**What to work on**
Put every line of the records below into one numbered list, leaving out any blank lines.

**Materials provided**
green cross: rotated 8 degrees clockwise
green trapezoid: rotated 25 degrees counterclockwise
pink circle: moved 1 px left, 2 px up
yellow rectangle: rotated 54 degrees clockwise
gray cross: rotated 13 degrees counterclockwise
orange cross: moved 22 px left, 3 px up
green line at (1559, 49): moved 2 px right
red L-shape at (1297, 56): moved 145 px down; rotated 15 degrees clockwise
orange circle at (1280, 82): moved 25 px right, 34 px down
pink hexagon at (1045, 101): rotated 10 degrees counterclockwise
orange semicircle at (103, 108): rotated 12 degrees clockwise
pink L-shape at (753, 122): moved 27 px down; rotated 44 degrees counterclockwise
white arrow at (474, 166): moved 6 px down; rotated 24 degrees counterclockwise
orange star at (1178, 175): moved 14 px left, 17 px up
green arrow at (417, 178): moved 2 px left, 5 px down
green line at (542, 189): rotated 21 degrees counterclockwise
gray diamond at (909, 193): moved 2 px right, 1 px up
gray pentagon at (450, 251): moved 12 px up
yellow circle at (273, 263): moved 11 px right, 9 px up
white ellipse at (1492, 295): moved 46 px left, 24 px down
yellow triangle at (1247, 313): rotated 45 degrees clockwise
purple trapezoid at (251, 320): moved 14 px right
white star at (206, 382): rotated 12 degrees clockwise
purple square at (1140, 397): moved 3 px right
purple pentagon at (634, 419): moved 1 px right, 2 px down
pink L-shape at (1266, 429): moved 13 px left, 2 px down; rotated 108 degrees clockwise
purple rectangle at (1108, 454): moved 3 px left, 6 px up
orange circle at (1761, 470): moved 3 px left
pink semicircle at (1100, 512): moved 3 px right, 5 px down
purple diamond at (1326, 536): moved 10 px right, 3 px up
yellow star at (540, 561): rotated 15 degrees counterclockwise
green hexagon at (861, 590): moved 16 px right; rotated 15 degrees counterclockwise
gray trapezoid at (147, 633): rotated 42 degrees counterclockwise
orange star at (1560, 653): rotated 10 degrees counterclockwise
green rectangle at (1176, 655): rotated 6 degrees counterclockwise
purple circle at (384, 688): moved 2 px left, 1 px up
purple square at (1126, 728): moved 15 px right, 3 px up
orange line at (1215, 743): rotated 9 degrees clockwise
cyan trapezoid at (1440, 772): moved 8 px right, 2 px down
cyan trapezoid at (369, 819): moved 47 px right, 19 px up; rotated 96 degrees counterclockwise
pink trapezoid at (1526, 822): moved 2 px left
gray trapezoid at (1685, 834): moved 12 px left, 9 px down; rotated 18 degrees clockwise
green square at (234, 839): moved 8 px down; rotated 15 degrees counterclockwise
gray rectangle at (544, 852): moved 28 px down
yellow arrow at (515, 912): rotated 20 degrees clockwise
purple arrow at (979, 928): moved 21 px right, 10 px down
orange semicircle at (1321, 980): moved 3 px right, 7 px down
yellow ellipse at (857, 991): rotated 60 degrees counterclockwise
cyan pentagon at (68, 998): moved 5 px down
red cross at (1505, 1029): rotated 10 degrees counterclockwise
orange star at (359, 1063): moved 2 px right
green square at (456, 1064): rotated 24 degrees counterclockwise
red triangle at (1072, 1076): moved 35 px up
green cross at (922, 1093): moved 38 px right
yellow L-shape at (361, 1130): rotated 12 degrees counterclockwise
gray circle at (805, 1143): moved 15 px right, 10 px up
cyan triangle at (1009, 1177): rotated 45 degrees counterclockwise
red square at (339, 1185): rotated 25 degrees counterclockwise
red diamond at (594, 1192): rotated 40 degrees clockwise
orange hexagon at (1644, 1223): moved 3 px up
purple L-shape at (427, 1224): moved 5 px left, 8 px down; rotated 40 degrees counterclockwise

**Response below**
1. green cross: rotated 8 degrees clockwise
2. green trapezoid: rotated 25 degrees counterclockwise
3. pink circle: moved 1 px left, 2 px up
4. yellow rectangle: rotated 54 degrees clockwise
5. gray cross: rotated 13 degrees counterclockwise
6. orange cross: moved 22 px left, 3 px up
7. green line at (1559, 49): moved 2 px right
8. red L-shape at (1297, 56): moved 145 px down; rotated 15 degrees clockwise
9. orange circle at (1280, 82): moved 25 px right, 34 px down
10. pink hexagon at (1045, 101): rotated 10 degrees counterclockwise
11. orange semicircle at (103, 108): rotated 12 degrees clockwise
12. pink L-shape at (753, 122): moved 27 px down; rotated 44 degrees counterclockwise
13. white arrow at (474, 166): moved 6 px down; rotated 24 degrees counterclockwise
14. orange star at (1178, 175): moved 14 px left, 17 px up
15. green arrow at (417, 178): moved 2 px left, 5 px down
16. green line at (542, 189): rotated 21 degrees counterclockwise
17. gray diamond at (909, 193): moved 2 px right, 1 px up
18. gray pentagon at (450, 251): moved 12 px up
19. yellow circle at (273, 263): moved 11 px right, 9 px up
20. white ellipse at (1492, 295): moved 46 px left, 24 px down
21. yellow triangle at (1247, 313): rotated 45 degrees clockwise
22. purple trapezoid at (251, 320): moved 14 px right
23. white star at (206, 382): rotated 12 degrees clockwise
24. purple square at (1140, 397): moved 3 px right
25. purple pentagon at (634, 419): moved 1 px right, 2 px down
26. pink L-shape at (1266, 429): moved 13 px left, 2 px down; rotated 108 degrees clockwise
27. purple rectangle at (1108, 454): moved 3 px left, 6 px up
28. orange circle at (1761, 470): moved 3 px left
29. pink semicircle at (1100, 512): moved 3 px right, 5 px down
30. purple diamond at (1326, 536): moved 10 px right, 3 px up
31. yellow star at (540, 561): rotated 15 degrees counterclockwise
32. green hexagon at (861, 590): moved 16 px right; rotated 15 degrees counterclockwise
33. gray trapezoid at (147, 633): rotated 42 degrees counterclockwise
34. orange star at (1560, 653): rotated 10 degrees counterclockwise
35. green rectangle at (1176, 655): rotated 6 degrees counterclockwise
36. purple circle at (384, 688): moved 2 px left, 1 px up
37. purple square at (1126, 728): moved 15 px right, 3 px up
38. orange line at (1215, 743): rotated 9 degrees clockwise
39. cyan trapezoid at (1440, 772): moved 8 px right, 2 px down
40. cyan trapezoid at (369, 819): moved 47 px right, 19 px up; rotated 96 degrees counterclockwise
41. pink trapezoid at (1526, 822): moved 2 px left
42. gray trapezoid at (1685, 834): moved 12 px left, 9 px down; rotated 18 degrees clockwise
43. green square at (234, 839): moved 8 px down; rotated 15 degrees counterclockwise
44. gray rectangle at (544, 852): moved 28 px down
45. yellow arrow at (515, 912): rotated 20 degrees clockwise
46. purple arrow at (979, 928): moved 21 px right, 10 px down
47. orange semicircle at (1321, 980): moved 3 px right, 7 px down
48. yellow ellipse at (857, 991): rotated 60 degrees counterclockwise
49. cyan pentagon at (68, 998): moved 5 px down
50. red cross at (1505, 1029): rotated 10 degrees counterclockwise
51. orange star at (359, 1063): moved 2 px right
52. green square at (456, 1064): rotated 24 degrees counterclockwise
53. red triangle at (1072, 1076): moved 35 px up
54. green cross at (922, 1093): moved 38 px right
55. yellow L-shape at (361, 1130): rotated 12 degrees counterclockwise
56. gray circle at (805, 1143): moved 15 px right, 10 px up
57. cyan triangle at (1009, 1177): rotated 45 degrees counterclockwise
58. red square at (339, 1185): rotated 25 degrees counterclockwise
59. red diamond at (594, 1192): rotated 40 degrees clockwise
60. orange hexagon at (1644, 1223): moved 3 px up
61. purple L-shape at (427, 1224): moved 5 px left, 8 px down; rotated 40 degrees counterclockwise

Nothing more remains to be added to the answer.